[START INFORMATION PROVIDED]

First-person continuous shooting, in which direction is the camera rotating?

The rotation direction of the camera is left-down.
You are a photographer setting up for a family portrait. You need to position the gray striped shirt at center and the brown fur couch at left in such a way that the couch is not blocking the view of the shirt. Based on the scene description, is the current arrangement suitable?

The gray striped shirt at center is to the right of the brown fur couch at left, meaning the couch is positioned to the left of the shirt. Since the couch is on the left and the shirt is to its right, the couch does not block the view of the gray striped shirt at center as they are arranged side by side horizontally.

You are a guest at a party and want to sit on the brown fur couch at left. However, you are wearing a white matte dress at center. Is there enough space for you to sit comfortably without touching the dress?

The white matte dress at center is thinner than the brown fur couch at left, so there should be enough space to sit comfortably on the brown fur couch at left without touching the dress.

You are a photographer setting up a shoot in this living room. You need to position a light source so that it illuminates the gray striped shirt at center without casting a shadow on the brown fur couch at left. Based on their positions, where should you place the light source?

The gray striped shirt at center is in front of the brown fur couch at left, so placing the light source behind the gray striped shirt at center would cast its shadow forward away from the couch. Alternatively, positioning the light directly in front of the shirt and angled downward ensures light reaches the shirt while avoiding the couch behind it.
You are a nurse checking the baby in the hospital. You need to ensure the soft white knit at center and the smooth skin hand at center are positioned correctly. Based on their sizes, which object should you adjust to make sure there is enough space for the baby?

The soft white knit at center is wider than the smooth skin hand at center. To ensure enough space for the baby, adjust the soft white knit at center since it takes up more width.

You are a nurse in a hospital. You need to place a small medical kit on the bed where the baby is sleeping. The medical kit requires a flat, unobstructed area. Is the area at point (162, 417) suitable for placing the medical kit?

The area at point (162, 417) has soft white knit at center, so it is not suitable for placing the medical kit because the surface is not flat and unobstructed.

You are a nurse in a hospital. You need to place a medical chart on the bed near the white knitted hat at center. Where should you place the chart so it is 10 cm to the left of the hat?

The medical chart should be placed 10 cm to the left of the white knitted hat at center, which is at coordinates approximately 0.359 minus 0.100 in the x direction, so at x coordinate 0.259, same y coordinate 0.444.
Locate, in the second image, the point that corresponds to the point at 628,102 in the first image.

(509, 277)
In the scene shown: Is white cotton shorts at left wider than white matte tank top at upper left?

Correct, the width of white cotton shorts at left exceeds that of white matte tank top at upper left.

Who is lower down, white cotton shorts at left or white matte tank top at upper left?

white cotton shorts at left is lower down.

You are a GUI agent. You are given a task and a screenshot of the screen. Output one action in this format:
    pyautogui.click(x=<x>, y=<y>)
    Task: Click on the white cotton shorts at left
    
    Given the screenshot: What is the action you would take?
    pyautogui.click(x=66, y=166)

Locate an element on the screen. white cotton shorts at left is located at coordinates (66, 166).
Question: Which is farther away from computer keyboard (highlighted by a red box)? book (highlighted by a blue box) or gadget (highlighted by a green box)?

[END INFORMATION PROVIDED]

• _WHAT IS NEEDED_: Set down, word for word, the stretch of the saved entries from the line containing "The area at point (162, 417) has" through the line containing "Correct, the width", with nothing else.

• _SOLUTION TO THIS EXERCISE_:
The area at point (162, 417) has soft white knit at center, so it is not suitable for placing the medical kit because the surface is not flat and unobstructed.

You are a nurse in a hospital. You need to place a medical chart on the bed near the white knitted hat at center. Where should you place the chart so it is 10 cm to the left of the hat?

The medical chart should be placed 10 cm to the left of the white knitted hat at center, which is at coordinates approximately 0.359 minus 0.100 in the x direction, so at x coordinate 0.259, same y coordinate 0.444.
Locate, in the second image, the point that corresponds to the point at 628,102 in the first image.

(509, 277)
In the scene shown: Is white cotton shorts at left wider than white matte tank top at upper left?

Correct, the width of white cotton shorts at left exceeds that of white matte tank top at upper left.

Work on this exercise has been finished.